** Opening DATA TO USE block **
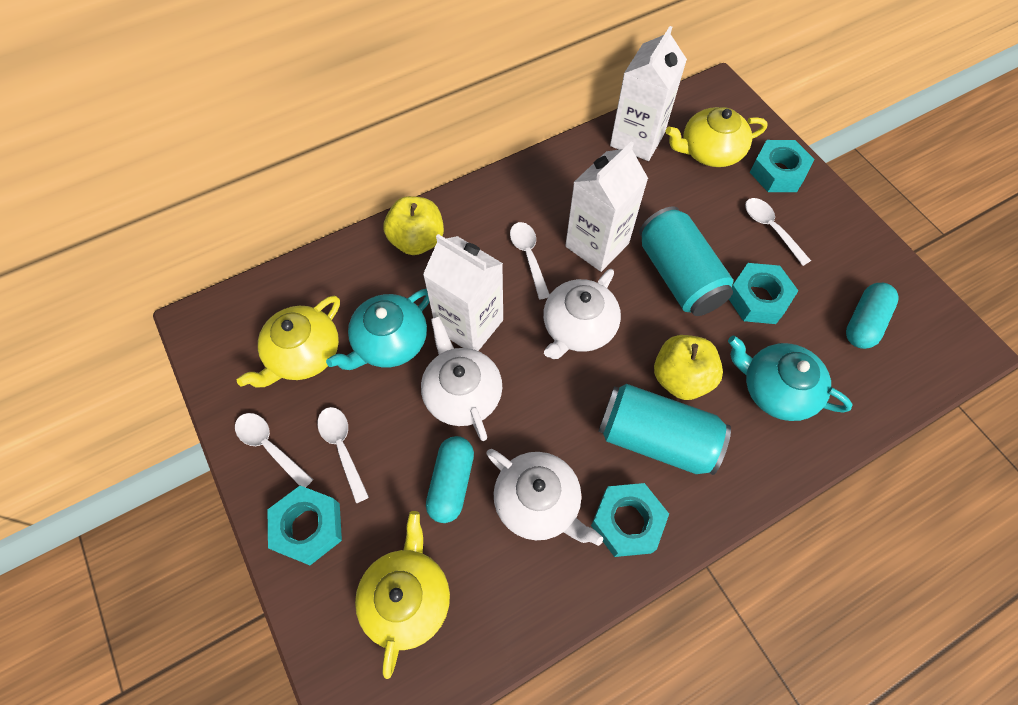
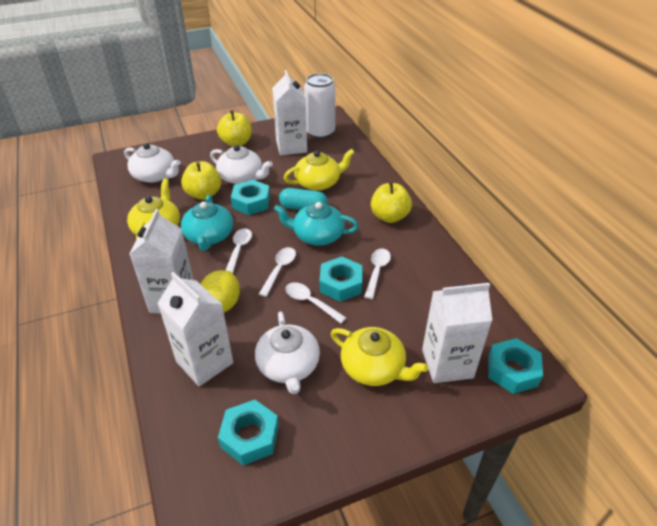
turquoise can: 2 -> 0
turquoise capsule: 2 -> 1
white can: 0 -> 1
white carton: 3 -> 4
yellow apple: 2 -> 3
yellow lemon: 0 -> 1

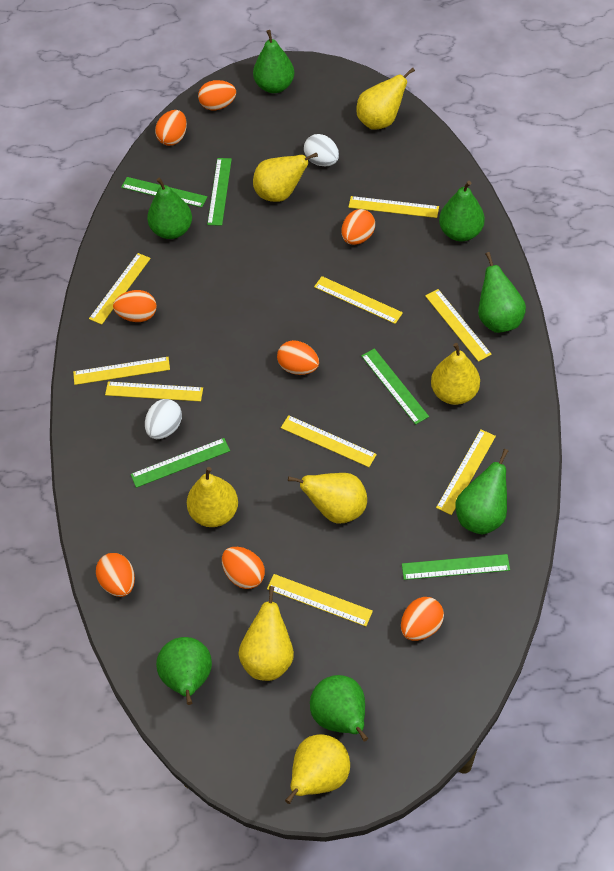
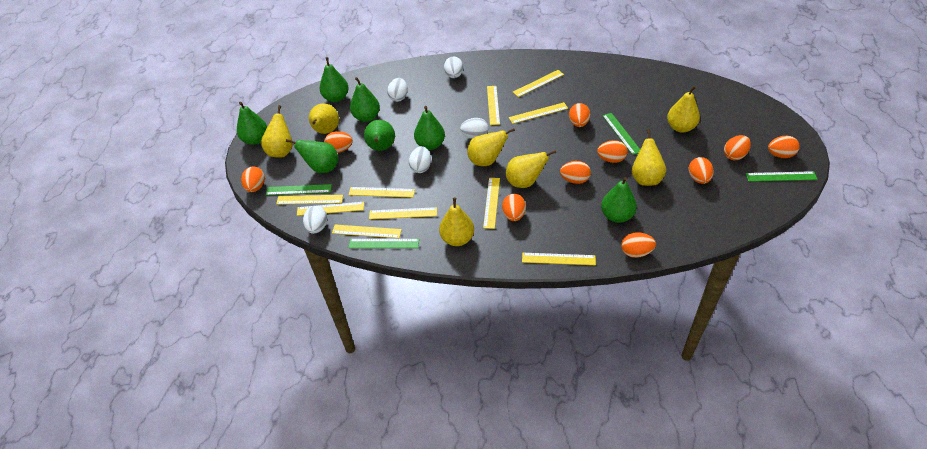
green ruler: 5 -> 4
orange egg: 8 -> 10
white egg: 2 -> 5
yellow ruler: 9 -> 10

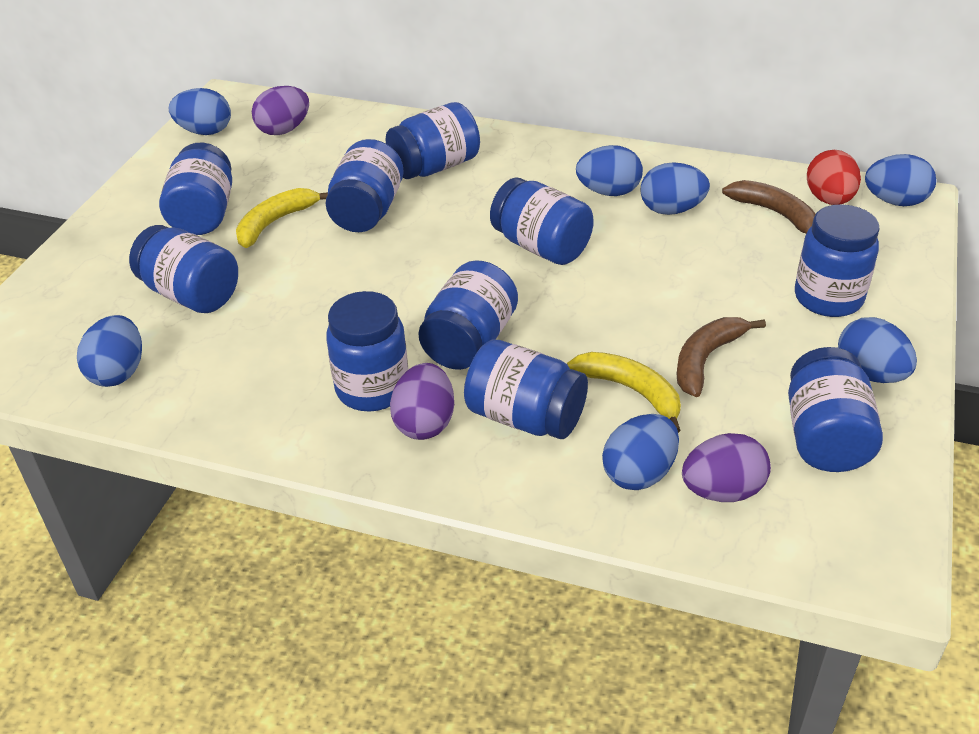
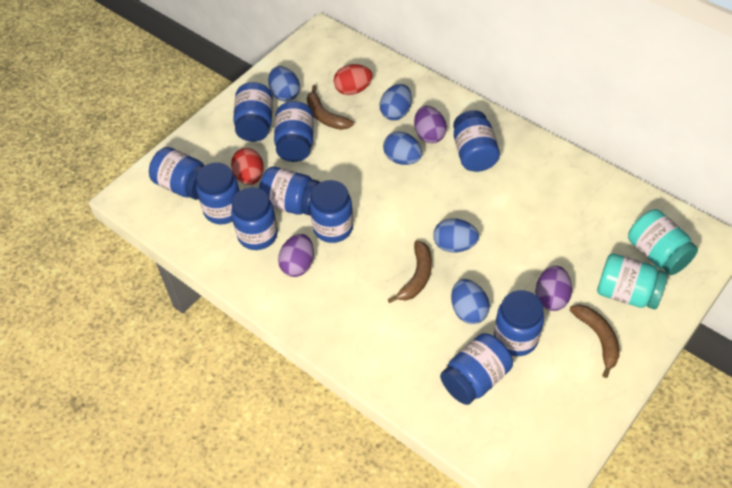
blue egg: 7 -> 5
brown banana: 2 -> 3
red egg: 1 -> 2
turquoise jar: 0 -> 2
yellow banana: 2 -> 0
** Closing DATA TO USE block **
| YOUR GOAL |
Begin with the line that contains "brown banana: 2 -> 3" and end with the last line of the data. Repeat those two lines and all between them exactly.

| SOLUTION FOR THIS EXERCISE |
brown banana: 2 -> 3
red egg: 1 -> 2
turquoise jar: 0 -> 2
yellow banana: 2 -> 0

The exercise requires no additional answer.